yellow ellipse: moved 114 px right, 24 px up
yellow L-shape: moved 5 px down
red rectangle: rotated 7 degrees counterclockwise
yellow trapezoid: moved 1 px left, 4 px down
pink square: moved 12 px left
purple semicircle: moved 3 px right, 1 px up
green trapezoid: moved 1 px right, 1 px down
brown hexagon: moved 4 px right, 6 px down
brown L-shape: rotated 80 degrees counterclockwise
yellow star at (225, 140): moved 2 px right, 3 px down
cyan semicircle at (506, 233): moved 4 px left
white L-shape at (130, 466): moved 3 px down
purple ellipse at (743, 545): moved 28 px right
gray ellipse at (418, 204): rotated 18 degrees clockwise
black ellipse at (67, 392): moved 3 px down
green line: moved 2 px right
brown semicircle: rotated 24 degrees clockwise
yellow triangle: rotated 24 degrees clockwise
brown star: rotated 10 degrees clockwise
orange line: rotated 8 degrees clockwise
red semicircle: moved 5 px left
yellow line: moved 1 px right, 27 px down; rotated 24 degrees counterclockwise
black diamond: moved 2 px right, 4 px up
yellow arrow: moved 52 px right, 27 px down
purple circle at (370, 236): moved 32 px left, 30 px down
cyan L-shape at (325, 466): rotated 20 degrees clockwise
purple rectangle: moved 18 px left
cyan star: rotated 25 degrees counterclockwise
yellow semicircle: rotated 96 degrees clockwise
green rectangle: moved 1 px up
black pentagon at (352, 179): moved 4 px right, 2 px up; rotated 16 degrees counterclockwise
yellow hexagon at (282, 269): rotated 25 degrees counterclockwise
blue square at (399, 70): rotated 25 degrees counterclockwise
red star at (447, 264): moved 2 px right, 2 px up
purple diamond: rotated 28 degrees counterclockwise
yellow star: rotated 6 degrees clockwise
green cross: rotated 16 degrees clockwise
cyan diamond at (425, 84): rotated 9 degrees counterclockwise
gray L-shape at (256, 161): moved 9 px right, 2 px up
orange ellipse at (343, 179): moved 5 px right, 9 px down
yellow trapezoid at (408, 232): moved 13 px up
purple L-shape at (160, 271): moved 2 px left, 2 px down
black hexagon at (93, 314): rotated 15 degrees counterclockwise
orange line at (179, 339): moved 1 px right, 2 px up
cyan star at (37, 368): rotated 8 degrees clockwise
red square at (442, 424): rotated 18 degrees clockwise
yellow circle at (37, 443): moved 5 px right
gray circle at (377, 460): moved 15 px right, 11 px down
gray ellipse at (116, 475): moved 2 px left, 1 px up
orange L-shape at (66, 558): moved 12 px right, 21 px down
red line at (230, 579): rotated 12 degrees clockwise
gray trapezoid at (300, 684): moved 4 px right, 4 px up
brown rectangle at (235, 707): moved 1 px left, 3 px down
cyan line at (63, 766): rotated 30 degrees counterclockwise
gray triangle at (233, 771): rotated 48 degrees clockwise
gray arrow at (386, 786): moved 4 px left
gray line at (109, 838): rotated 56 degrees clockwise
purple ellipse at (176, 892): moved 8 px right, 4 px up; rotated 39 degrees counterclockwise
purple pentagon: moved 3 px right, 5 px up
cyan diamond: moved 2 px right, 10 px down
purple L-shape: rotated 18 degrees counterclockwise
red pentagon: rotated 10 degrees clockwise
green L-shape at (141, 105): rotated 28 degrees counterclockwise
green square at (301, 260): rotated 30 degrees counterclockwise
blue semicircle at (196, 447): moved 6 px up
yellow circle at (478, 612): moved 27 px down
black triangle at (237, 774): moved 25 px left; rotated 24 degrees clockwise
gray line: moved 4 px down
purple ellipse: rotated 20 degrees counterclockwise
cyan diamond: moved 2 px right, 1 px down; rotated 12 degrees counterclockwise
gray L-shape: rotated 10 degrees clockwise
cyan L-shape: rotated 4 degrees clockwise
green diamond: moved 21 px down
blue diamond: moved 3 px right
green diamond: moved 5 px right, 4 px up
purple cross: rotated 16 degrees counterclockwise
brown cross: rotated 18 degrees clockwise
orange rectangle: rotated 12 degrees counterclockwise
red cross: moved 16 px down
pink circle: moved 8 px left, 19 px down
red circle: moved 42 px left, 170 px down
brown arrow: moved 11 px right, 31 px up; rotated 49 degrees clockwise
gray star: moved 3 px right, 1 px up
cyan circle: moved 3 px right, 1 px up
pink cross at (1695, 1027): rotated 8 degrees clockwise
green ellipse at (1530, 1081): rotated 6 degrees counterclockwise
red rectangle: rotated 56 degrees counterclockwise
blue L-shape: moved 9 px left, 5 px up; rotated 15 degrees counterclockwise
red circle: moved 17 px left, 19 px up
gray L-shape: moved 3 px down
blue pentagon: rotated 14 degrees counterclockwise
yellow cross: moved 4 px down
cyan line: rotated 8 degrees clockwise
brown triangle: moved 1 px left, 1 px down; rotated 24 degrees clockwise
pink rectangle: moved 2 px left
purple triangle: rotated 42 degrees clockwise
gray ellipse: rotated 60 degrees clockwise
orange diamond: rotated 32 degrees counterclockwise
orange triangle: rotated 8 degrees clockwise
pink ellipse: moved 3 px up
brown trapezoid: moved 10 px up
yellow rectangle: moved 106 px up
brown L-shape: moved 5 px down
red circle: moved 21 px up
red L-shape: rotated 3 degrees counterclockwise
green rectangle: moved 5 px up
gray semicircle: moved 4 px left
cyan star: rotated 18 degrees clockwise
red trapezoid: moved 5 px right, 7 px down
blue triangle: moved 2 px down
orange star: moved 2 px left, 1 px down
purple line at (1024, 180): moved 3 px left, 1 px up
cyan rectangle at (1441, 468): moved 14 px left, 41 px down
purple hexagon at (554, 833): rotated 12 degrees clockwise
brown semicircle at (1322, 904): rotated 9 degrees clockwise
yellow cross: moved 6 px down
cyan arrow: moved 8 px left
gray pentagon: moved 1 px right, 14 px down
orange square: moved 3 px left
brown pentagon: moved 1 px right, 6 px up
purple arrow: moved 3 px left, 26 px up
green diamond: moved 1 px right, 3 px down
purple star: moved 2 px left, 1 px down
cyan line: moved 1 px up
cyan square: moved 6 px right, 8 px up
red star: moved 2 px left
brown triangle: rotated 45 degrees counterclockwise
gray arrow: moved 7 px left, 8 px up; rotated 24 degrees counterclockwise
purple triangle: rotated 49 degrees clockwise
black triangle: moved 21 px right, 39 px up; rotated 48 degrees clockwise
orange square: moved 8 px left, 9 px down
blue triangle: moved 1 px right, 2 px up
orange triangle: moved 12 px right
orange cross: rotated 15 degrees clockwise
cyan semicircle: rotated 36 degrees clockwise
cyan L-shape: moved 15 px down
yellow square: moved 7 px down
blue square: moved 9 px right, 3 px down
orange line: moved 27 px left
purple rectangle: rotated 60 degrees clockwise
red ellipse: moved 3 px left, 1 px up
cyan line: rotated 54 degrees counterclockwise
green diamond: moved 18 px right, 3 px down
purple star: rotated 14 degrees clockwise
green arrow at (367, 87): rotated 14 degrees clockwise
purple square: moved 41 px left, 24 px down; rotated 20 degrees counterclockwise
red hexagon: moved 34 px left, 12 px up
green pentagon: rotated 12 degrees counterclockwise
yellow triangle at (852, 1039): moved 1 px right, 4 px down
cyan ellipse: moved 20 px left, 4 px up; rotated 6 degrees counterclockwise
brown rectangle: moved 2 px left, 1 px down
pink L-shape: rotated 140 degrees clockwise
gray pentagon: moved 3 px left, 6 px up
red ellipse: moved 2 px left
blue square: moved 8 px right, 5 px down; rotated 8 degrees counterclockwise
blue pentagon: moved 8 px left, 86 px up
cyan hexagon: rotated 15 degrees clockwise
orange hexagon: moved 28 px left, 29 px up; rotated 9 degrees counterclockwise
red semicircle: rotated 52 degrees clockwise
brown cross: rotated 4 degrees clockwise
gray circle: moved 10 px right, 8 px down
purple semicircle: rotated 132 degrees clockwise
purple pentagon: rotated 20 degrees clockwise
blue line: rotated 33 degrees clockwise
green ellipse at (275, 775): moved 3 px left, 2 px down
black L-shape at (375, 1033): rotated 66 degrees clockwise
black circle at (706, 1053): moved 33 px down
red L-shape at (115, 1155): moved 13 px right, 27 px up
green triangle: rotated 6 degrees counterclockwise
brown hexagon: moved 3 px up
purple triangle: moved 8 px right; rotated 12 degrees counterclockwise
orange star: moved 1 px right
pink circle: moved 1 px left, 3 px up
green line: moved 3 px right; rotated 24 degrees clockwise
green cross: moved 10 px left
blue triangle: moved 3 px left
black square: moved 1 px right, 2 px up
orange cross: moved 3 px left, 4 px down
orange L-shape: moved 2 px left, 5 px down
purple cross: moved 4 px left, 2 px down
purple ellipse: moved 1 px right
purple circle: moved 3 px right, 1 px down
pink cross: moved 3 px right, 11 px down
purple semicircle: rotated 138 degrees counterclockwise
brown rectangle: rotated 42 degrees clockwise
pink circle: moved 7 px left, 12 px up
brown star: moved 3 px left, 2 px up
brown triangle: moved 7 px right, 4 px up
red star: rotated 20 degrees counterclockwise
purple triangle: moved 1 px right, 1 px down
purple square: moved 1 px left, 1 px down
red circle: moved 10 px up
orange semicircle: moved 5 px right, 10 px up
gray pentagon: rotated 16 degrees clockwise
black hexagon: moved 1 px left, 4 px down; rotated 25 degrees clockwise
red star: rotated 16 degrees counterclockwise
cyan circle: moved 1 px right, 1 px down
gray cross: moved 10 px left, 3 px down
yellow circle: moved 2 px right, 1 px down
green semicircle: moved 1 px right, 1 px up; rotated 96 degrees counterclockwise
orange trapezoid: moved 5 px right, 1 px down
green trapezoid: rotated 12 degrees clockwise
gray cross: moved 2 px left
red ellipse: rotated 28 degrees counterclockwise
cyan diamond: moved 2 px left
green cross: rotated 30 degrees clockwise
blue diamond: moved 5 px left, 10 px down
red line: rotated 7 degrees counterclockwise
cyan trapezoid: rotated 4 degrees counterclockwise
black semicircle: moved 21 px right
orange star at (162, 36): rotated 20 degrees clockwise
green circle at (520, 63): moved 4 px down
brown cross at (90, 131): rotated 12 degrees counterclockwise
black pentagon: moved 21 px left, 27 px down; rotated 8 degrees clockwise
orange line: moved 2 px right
________________
Reproduce the lines of the entries above from the one with "brown rectangle: rotated 42 degrees clockwise" to the one with "red circle: moved 10 px up", both included, exactly and without any other line.

brown rectangle: rotated 42 degrees clockwise
pink circle: moved 7 px left, 12 px up
brown star: moved 3 px left, 2 px up
brown triangle: moved 7 px right, 4 px up
red star: rotated 20 degrees counterclockwise
purple triangle: moved 1 px right, 1 px down
purple square: moved 1 px left, 1 px down
red circle: moved 10 px up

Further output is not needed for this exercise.